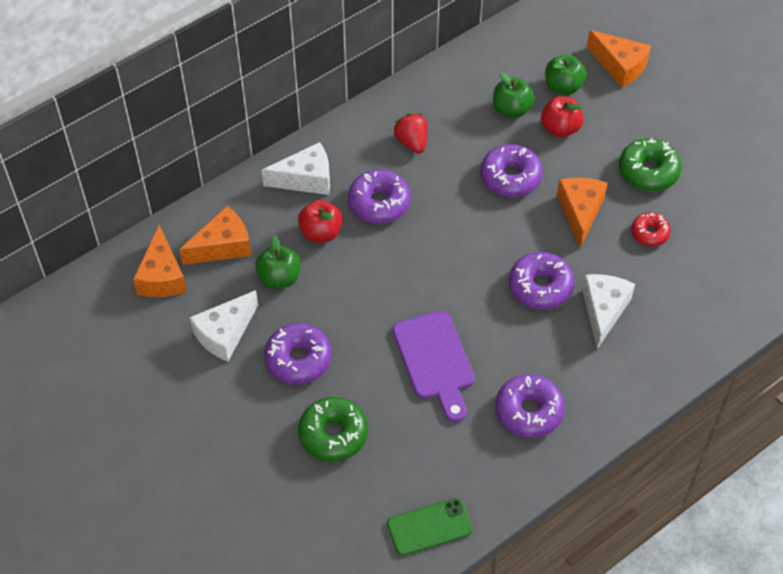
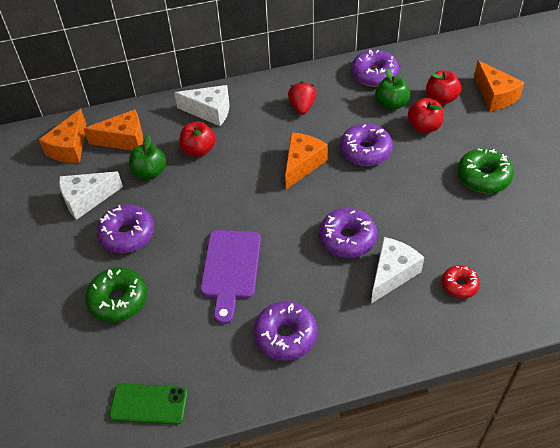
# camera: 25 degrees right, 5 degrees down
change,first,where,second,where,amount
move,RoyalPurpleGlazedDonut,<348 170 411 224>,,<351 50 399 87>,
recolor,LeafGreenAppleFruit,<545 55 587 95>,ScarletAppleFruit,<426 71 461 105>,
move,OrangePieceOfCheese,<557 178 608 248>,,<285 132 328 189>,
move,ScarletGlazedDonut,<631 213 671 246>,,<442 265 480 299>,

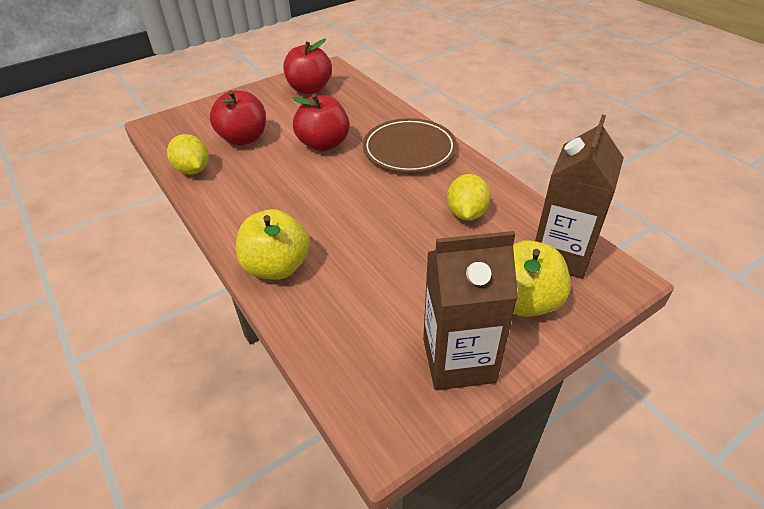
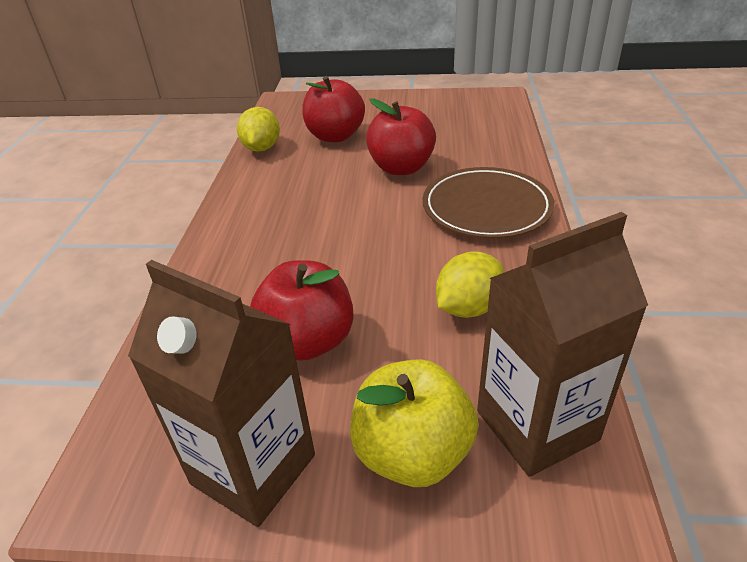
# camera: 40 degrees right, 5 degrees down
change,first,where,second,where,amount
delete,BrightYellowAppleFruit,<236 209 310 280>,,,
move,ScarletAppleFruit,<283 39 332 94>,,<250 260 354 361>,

[Activity]: With the pictures dropped, write out all of the entries word for word.

[Answer to this problem]:
# camera: 25 degrees right, 5 degrees down
change,first,where,second,where,amount
move,RoyalPurpleGlazedDonut,<348 170 411 224>,,<351 50 399 87>,
recolor,LeafGreenAppleFruit,<545 55 587 95>,ScarletAppleFruit,<426 71 461 105>,
move,OrangePieceOfCheese,<557 178 608 248>,,<285 132 328 189>,
move,ScarletGlazedDonut,<631 213 671 246>,,<442 265 480 299>,

# camera: 40 degrees right, 5 degrees down
change,first,where,second,where,amount
delete,BrightYellowAppleFruit,<236 209 310 280>,,,
move,ScarletAppleFruit,<283 39 332 94>,,<250 260 354 361>,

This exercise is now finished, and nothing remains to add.